- _ASSIGNMENT_:
Nothing but the lines from the one containing "black brick A5:B7 level 1 -> none" through the final line of the data should be repeated, and each must be exact.

- _RECORD EXCERPTS_:
====
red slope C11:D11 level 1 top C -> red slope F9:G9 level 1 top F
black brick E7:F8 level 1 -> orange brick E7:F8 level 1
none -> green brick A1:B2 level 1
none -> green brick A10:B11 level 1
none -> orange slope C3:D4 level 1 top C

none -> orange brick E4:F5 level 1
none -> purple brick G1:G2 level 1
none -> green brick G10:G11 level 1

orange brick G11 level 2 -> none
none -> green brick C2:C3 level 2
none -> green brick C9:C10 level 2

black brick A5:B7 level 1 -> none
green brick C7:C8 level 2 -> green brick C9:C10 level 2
====
- _RESULT_:
black brick A5:B7 level 1 -> none
green brick C7:C8 level 2 -> green brick C9:C10 level 2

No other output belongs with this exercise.